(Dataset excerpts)
━━━━

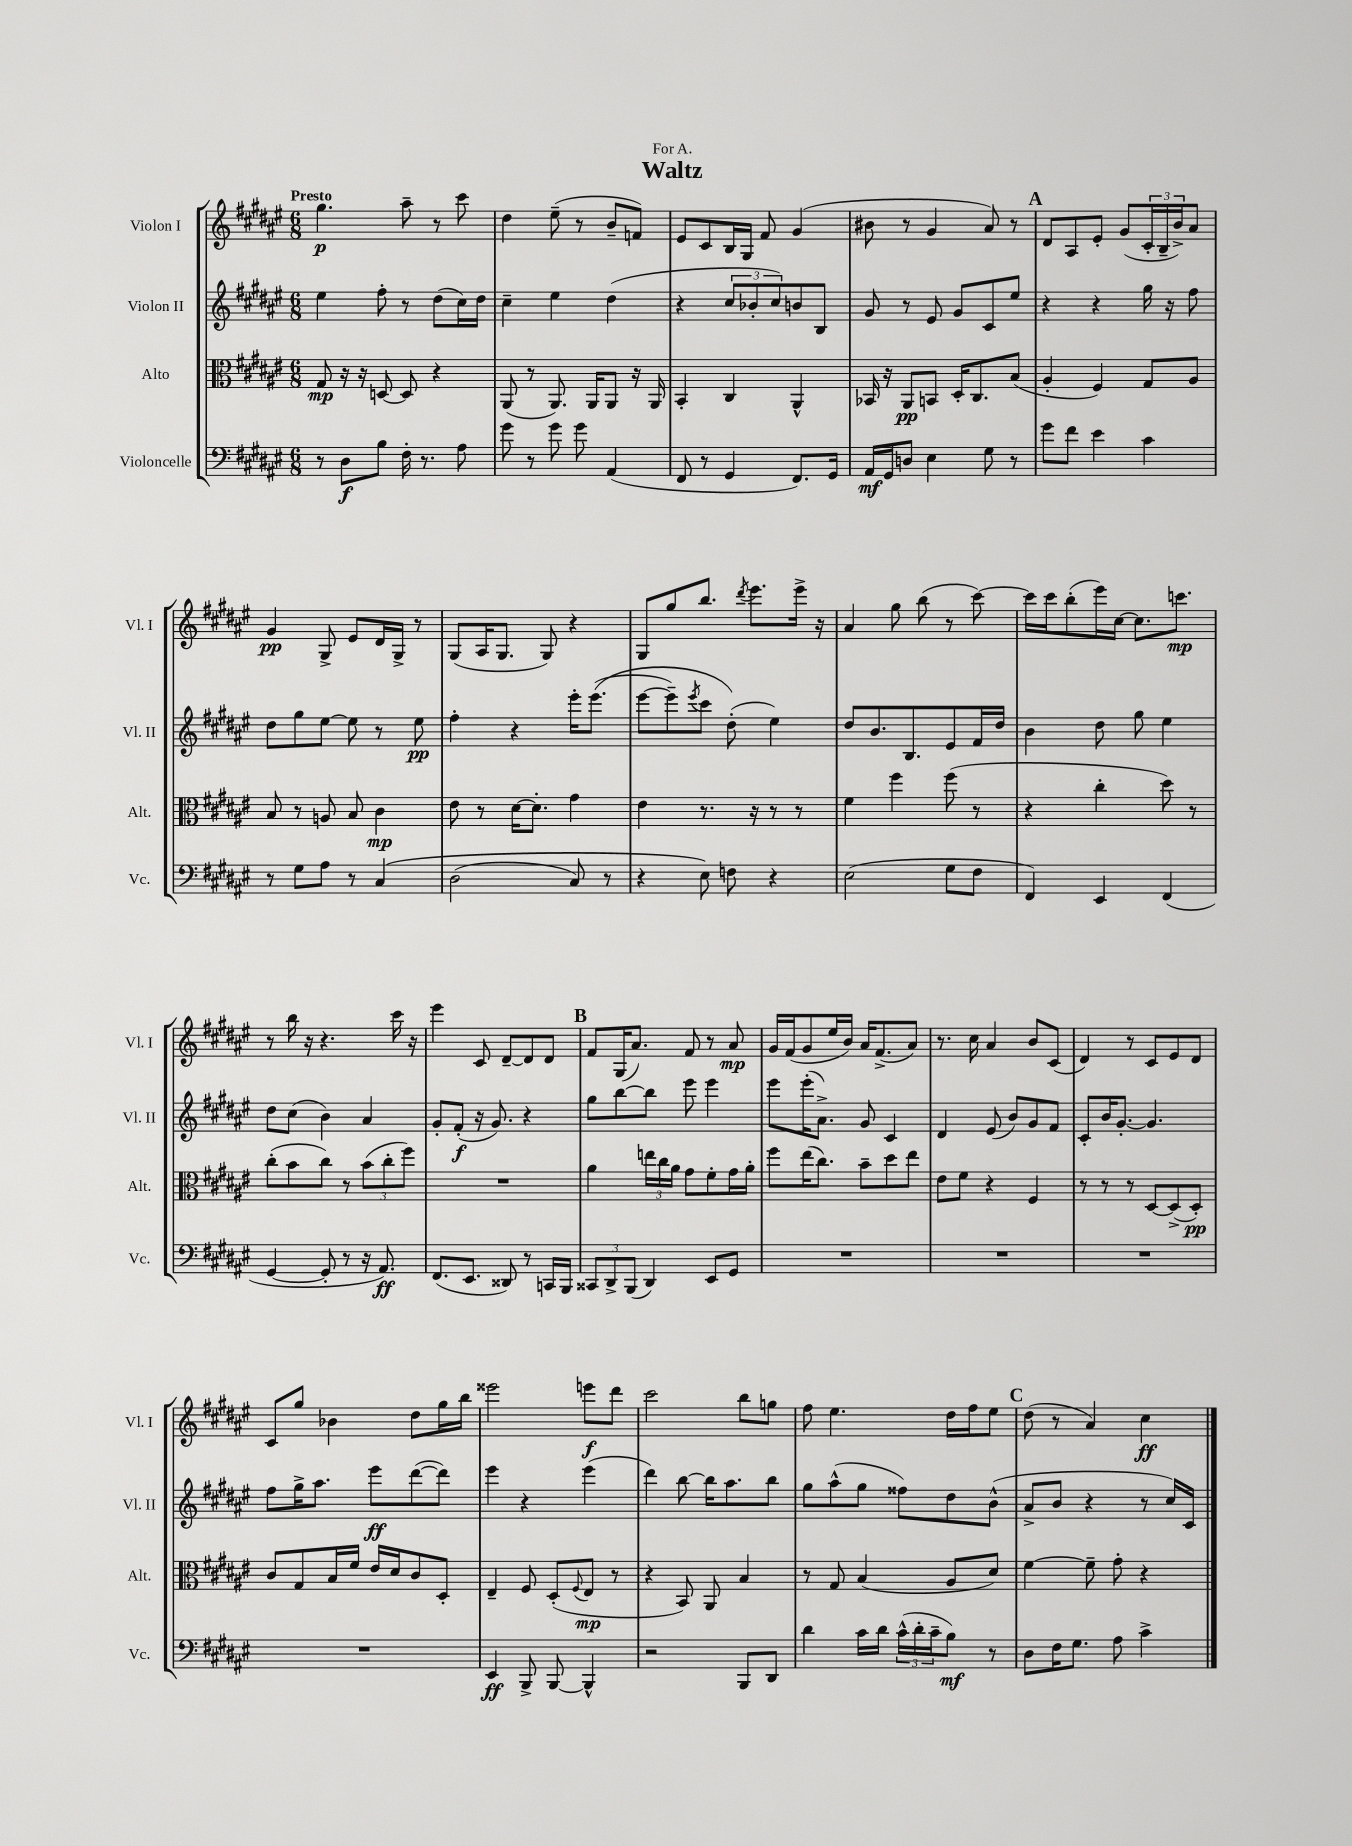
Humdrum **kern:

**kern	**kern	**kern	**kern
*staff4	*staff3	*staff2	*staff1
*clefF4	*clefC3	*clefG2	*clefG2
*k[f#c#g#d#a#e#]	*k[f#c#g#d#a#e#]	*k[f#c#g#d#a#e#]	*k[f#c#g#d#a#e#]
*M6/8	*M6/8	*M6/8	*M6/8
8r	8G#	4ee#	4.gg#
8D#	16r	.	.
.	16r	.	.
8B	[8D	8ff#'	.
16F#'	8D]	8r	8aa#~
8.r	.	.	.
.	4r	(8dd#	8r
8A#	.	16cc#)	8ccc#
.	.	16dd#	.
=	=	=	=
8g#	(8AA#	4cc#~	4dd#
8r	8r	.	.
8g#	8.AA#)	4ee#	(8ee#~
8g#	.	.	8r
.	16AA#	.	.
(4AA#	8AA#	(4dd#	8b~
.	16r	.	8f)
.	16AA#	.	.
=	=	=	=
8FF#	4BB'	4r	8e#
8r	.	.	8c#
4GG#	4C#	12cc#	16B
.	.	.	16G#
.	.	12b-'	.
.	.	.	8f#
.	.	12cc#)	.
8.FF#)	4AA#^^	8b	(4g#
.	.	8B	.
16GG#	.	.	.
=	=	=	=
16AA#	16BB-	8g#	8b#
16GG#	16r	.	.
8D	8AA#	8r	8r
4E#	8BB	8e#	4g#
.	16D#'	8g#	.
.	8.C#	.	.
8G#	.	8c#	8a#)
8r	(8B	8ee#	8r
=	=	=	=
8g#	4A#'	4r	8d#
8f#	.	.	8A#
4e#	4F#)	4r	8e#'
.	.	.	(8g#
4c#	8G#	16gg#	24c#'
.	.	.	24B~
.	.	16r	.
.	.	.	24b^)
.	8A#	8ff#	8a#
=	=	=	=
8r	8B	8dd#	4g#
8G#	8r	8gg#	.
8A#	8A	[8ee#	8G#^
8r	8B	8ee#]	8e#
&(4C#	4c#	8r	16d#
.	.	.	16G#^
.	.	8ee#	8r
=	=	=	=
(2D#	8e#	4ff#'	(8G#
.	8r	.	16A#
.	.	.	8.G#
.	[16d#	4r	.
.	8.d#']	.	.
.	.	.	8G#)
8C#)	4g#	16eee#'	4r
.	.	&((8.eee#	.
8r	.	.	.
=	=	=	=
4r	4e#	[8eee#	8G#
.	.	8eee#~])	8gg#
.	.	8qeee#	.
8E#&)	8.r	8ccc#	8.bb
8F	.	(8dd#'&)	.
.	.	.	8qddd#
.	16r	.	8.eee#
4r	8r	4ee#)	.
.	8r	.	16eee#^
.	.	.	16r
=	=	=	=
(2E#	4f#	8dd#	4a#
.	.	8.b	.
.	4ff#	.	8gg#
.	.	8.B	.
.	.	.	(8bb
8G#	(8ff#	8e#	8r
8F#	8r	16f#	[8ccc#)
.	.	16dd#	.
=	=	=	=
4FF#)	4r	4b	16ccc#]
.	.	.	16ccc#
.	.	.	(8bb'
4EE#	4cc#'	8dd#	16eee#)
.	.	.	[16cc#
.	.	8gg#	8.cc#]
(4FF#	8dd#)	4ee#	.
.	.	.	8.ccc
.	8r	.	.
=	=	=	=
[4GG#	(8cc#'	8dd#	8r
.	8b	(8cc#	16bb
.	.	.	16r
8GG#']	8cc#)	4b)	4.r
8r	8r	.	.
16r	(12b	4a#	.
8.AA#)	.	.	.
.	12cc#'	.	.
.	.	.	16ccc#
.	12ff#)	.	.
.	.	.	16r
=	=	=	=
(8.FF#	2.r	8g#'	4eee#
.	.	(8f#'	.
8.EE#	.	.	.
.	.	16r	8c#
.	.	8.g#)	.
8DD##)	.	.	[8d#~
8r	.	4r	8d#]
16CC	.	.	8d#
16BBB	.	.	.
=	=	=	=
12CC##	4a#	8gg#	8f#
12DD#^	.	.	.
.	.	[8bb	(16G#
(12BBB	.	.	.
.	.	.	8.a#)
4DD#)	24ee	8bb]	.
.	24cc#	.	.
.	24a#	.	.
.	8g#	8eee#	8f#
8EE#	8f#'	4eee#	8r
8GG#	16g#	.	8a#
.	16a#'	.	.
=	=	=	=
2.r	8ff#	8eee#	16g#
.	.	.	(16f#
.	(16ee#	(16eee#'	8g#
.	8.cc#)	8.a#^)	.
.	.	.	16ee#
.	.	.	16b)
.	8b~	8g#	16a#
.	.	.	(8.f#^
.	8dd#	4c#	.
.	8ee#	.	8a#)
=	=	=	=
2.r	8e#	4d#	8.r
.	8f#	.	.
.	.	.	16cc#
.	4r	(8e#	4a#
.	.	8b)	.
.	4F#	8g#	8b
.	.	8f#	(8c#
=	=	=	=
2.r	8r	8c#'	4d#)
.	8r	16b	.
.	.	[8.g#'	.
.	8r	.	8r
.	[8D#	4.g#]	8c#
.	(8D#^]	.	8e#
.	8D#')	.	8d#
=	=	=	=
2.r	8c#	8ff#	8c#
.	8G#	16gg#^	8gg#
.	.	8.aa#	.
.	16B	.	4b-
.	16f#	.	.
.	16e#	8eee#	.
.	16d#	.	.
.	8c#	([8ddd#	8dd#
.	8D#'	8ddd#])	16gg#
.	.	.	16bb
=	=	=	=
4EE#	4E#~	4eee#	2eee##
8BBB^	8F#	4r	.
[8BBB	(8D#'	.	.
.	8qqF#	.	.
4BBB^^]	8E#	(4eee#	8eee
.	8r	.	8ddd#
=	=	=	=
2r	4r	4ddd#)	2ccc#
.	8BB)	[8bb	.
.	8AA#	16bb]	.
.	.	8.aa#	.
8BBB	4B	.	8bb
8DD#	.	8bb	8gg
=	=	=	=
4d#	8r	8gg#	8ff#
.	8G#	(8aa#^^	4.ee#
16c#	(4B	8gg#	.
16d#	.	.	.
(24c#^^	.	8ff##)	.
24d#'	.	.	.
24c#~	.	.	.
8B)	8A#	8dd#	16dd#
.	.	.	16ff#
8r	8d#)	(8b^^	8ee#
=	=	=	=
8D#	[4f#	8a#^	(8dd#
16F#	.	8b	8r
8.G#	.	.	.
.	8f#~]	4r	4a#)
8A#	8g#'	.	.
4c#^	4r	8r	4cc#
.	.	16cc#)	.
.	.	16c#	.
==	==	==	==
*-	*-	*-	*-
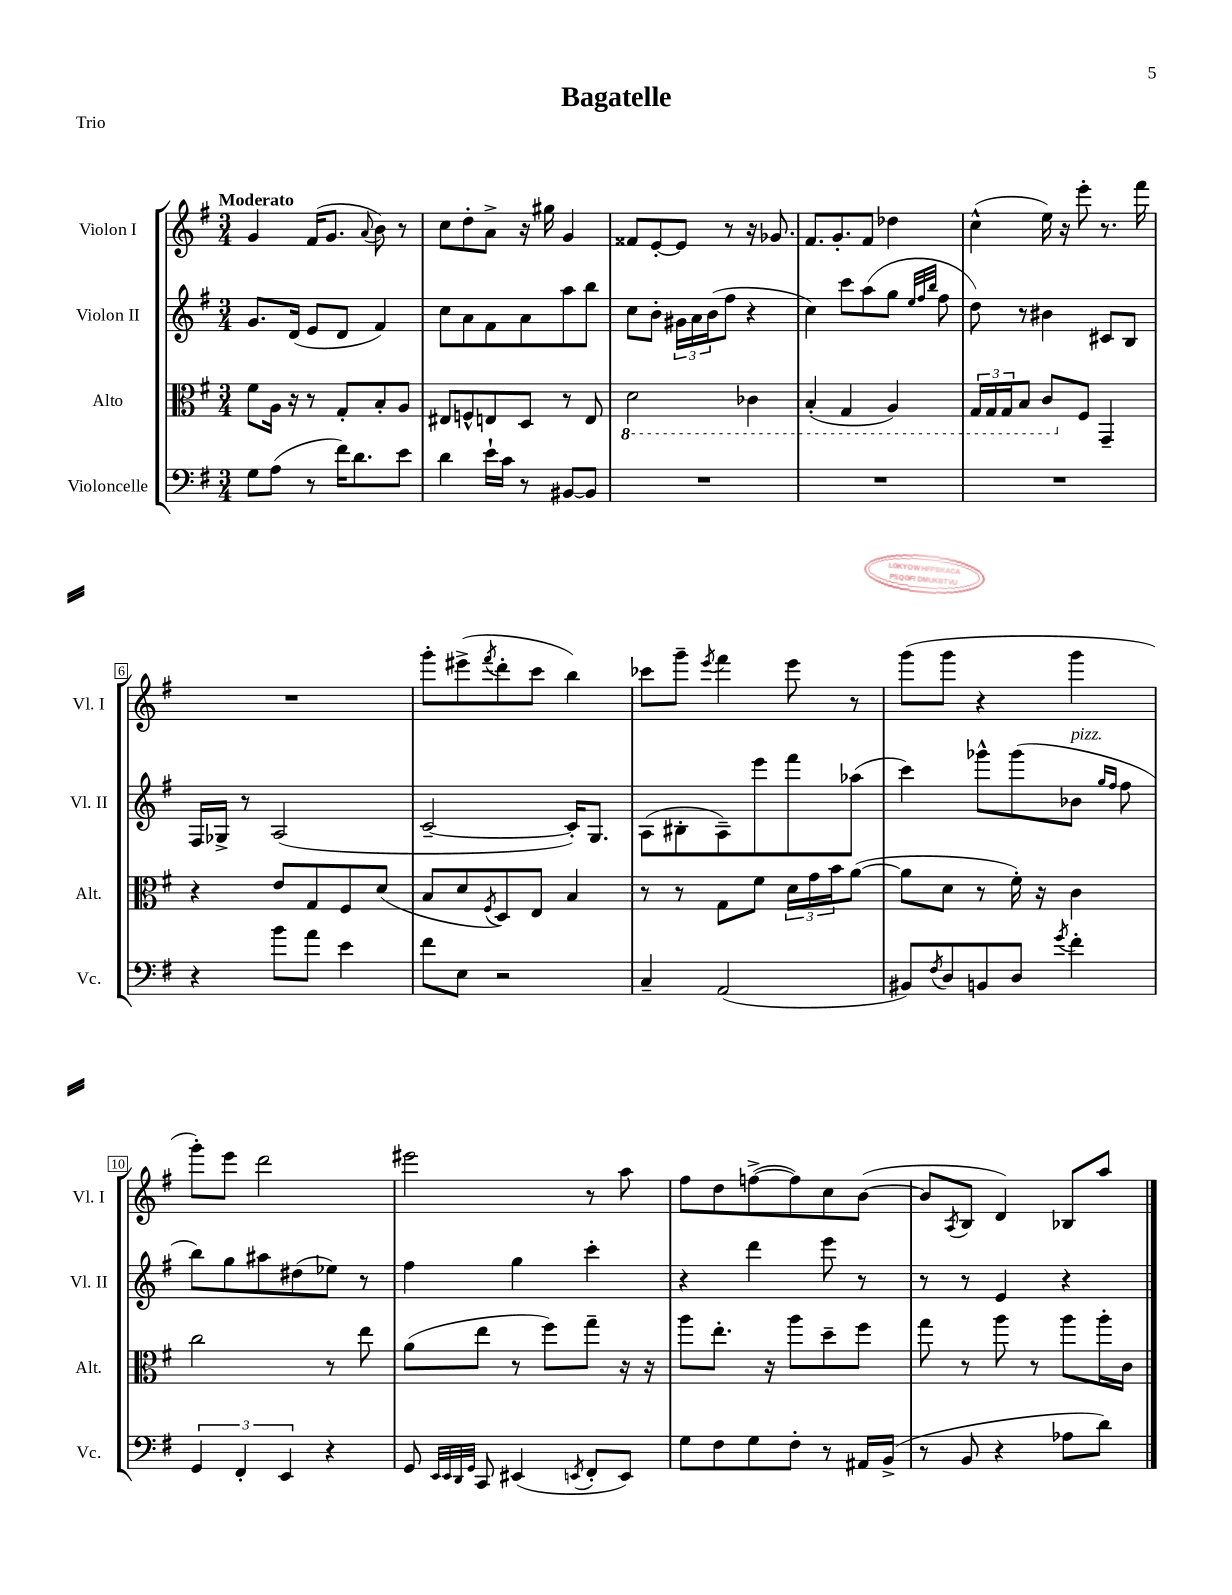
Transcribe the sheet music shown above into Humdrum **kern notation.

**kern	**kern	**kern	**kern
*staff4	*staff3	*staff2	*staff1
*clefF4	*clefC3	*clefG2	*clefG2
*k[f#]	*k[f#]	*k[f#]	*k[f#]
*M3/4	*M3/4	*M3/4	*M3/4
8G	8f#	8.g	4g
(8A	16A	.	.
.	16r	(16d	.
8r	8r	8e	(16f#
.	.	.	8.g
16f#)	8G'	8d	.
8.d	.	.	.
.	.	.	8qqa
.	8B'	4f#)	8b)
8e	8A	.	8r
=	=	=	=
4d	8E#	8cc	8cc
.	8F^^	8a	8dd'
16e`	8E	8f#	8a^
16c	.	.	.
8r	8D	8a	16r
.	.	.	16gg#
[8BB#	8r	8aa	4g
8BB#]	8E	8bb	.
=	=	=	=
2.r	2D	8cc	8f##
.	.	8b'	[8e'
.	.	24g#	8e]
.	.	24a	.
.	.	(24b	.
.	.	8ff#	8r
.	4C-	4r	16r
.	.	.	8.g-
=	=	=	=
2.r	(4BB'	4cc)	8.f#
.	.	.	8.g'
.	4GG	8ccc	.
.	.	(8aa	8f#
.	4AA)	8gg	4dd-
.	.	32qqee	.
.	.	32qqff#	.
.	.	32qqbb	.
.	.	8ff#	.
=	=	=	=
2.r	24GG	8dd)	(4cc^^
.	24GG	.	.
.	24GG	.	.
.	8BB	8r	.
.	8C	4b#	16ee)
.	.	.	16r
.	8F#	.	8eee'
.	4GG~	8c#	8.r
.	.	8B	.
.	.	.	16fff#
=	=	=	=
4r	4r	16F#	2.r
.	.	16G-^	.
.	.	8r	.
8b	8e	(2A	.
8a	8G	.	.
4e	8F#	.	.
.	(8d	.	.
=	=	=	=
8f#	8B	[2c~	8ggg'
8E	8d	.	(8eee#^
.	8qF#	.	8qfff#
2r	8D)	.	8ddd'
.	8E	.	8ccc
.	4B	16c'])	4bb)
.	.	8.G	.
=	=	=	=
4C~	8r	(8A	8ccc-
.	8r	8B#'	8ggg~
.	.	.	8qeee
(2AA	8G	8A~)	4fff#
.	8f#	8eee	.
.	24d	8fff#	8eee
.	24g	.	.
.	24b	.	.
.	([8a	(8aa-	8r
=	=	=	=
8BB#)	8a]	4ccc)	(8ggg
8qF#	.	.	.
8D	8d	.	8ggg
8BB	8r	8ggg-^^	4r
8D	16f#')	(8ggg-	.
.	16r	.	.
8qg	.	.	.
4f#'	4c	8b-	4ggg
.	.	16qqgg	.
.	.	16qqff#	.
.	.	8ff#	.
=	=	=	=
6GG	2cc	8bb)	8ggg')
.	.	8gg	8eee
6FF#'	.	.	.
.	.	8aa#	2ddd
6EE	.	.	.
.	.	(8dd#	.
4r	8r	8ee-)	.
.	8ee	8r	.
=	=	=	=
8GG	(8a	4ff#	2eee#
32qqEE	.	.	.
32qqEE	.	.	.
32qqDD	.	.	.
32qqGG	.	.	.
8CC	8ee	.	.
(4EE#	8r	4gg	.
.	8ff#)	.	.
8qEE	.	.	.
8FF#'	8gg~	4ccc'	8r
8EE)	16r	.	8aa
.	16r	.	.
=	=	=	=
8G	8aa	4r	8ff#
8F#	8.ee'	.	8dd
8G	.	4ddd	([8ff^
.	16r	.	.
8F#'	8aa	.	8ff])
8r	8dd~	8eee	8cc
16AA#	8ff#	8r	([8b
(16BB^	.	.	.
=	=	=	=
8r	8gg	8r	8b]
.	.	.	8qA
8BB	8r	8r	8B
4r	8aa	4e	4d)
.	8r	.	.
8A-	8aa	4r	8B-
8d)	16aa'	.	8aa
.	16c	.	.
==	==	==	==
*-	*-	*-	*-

━━━━

**SET TASK**
Identify every line in the rows above that contains the string "kern", and copy each of those lines. Treat uppercase and lowercase letters as different.

**SOLUTION**
Humdrum **kern:
**kern	**kern	**kern	**kern
Transcribe the sheet music shown above into Humdrum **kern notation.
**kern	**kern	**kern	**kern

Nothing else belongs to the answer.